DIRECTIVE :: Reproduce the lines below from the one that contains "brown cone [754,542,873,684] -> none" through the end, inclusive, and add nothing.

─── MATERIAL FOR THIS EXERCISE ───

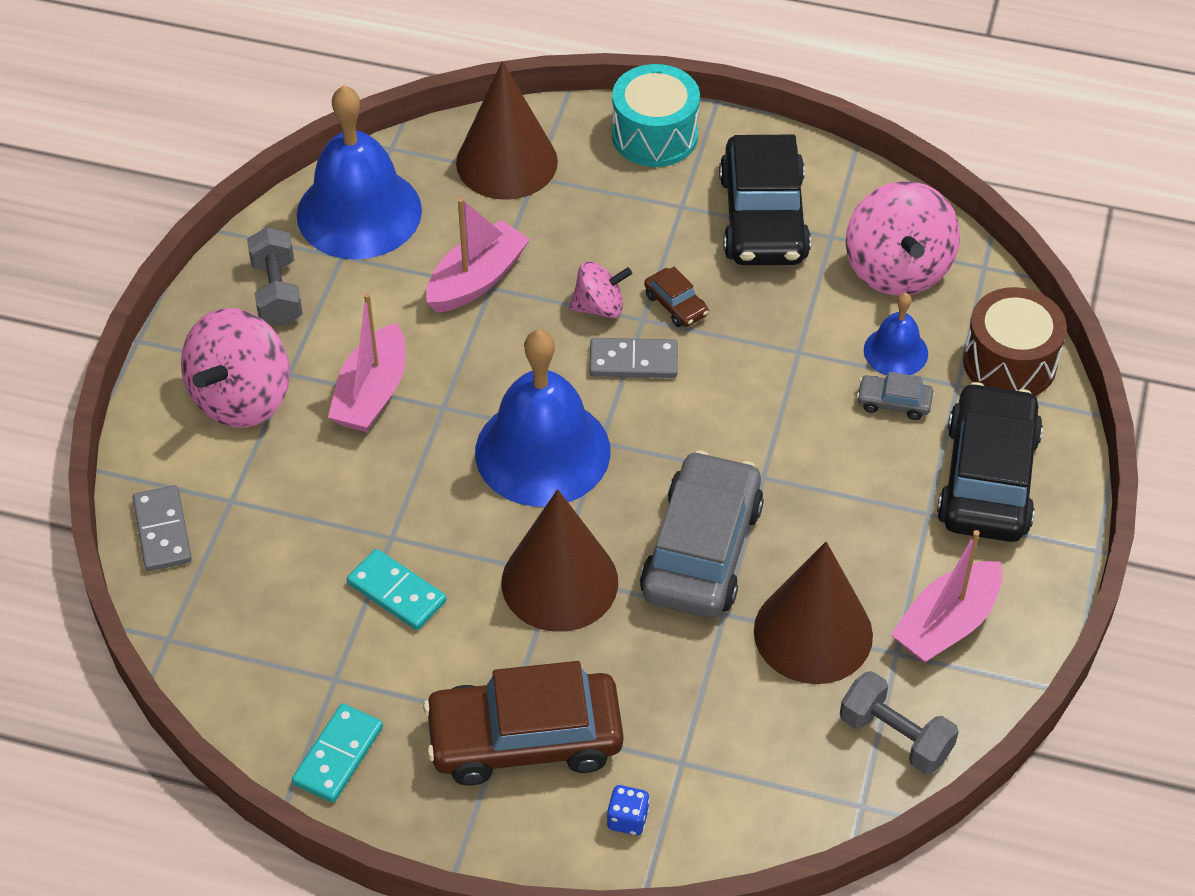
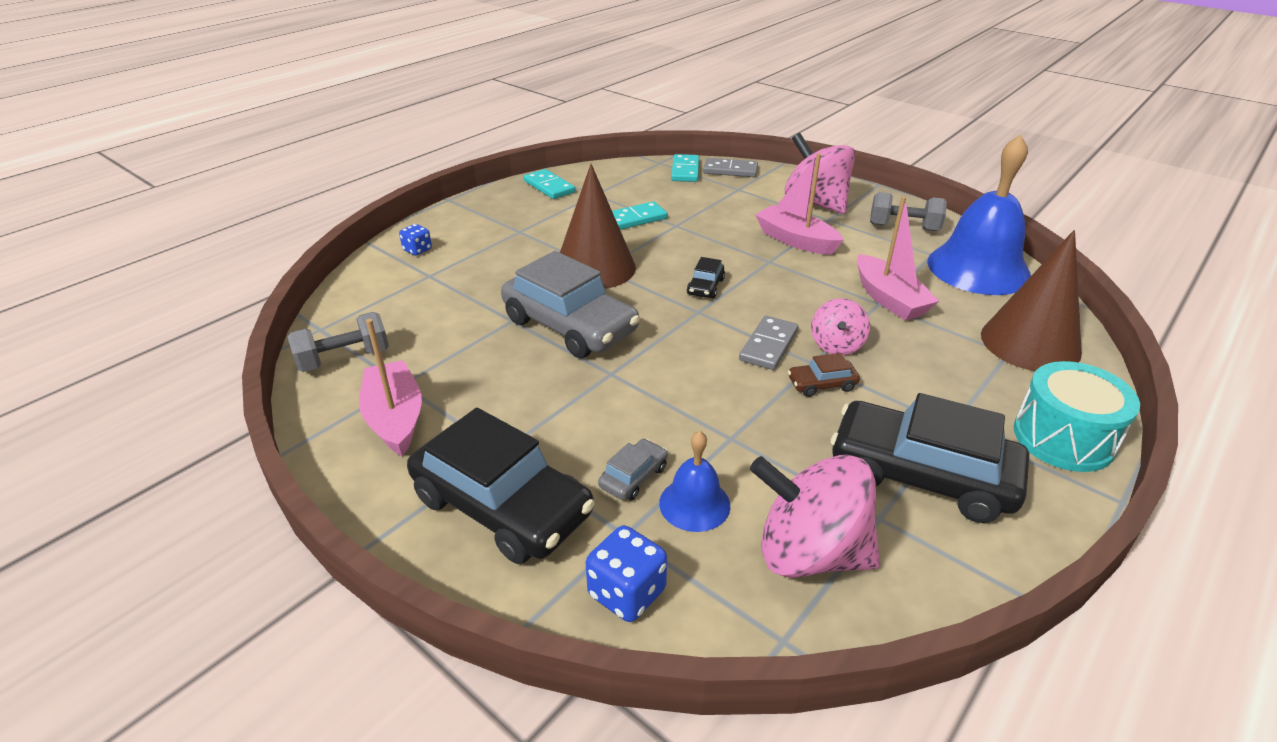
camera: 115 degrees right, 15 degrees down
brown car [423,661,624,786] -> none
blue bell [475,330,611,507] -> black car [687,257,725,298]
brown cone [754,542,873,684] -> none
brown drum [963,287,1067,396] -> blue dice [586,525,667,622]
none -> turquoise domino [671,154,699,182]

───

EXERCISE OUTPUT ::
brown cone [754,542,873,684] -> none
brown drum [963,287,1067,396] -> blue dice [586,525,667,622]
none -> turquoise domino [671,154,699,182]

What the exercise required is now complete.